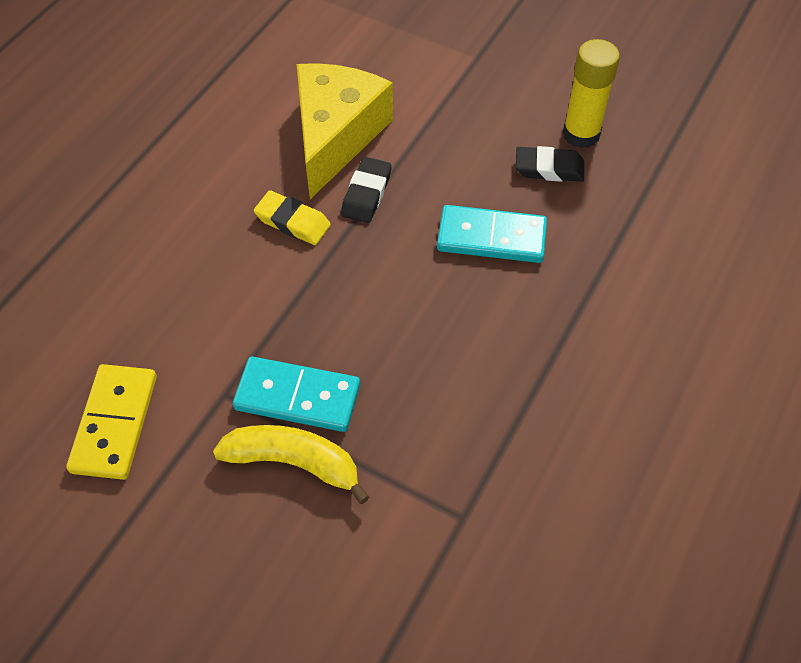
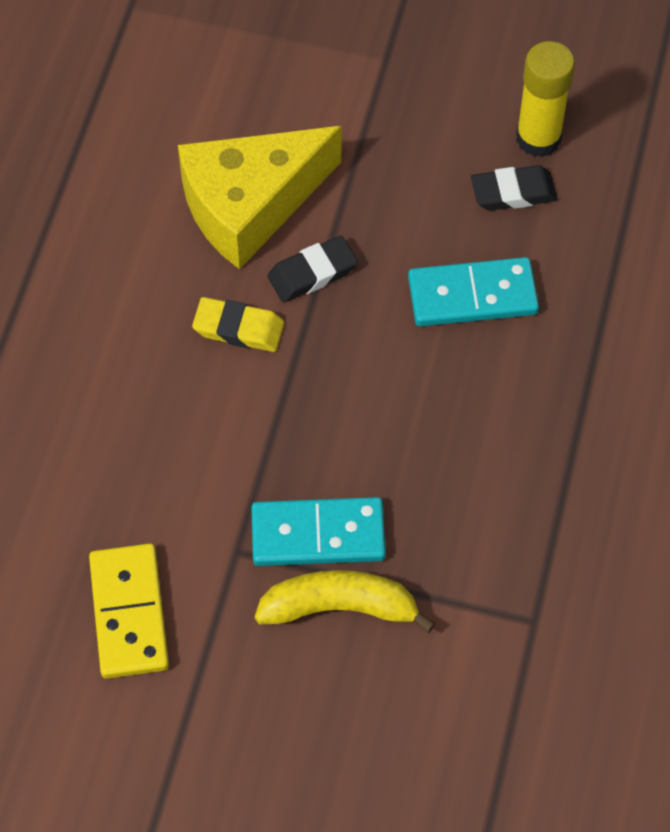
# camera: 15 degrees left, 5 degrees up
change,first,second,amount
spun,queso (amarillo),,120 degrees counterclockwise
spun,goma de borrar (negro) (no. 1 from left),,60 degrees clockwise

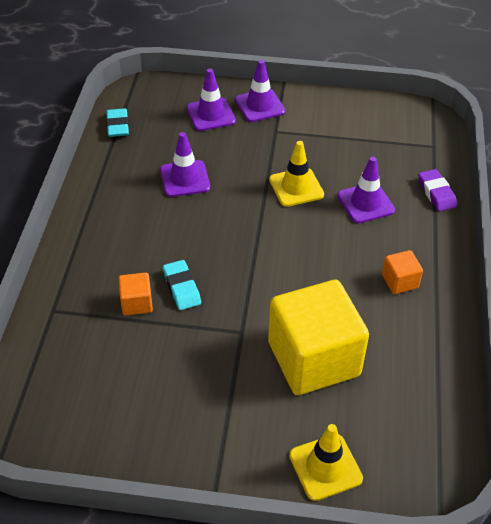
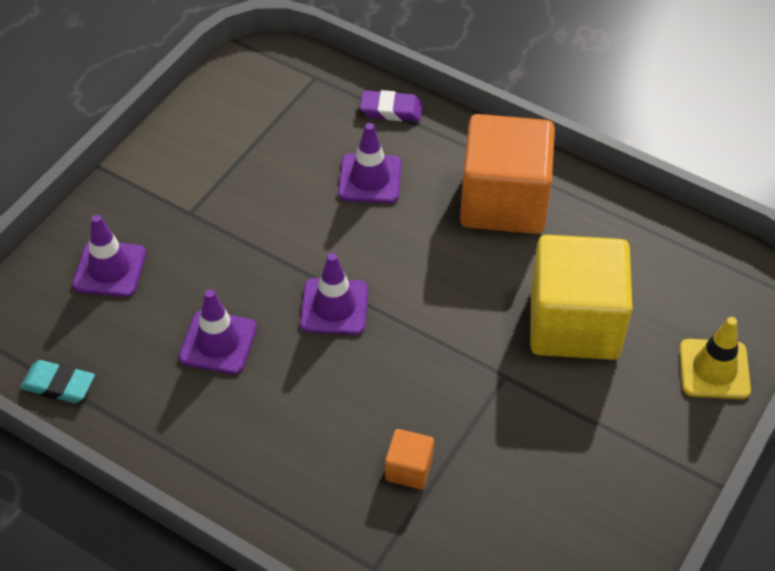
# camera: 65 degrees left, 5 degrees up
change,first,second,amount
relocated,cono de tráfico (morado) (no. 3 from left),,
size,cubo (naranja) (no. 2 from left),,x2.35
missing,goma de borrar (turquesa) (no. 2 from left),,
missing,cono de tráfico (amarillo) (no. 1 from left),,

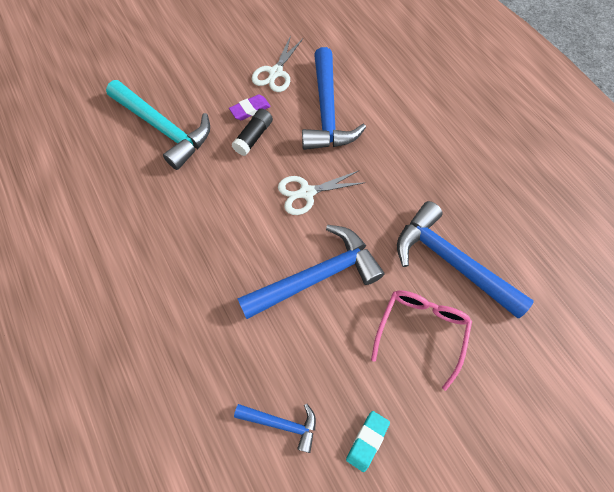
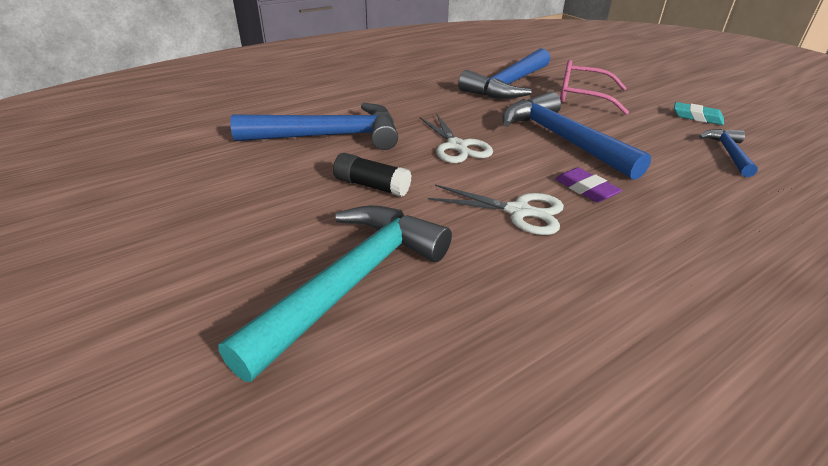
# camera: 95 degrees left, 30 degrees down
change,first,second,amount
relocated,tijeras (blanco) (no. 1 from left in the first image),tijeras (blanco) (no. 2 from left),
relocated,goma de borrar (morado),,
•••
Activity
Could you set down exactly, and only, the lines from the line containing "# camera: 65 degrees left, 5 degrees up" through the last line of the records, both included, without the pictures?

Solution to the exercise
# camera: 65 degrees left, 5 degrees up
change,first,second,amount
relocated,cono de tráfico (morado) (no. 3 from left),,
size,cubo (naranja) (no. 2 from left),,x2.35
missing,goma de borrar (turquesa) (no. 2 from left),,
missing,cono de tráfico (amarillo) (no. 1 from left),,

# camera: 95 degrees left, 30 degrees down
change,first,second,amount
relocated,tijeras (blanco) (no. 1 from left in the first image),tijeras (blanco) (no. 2 from left),
relocated,goma de borrar (morado),,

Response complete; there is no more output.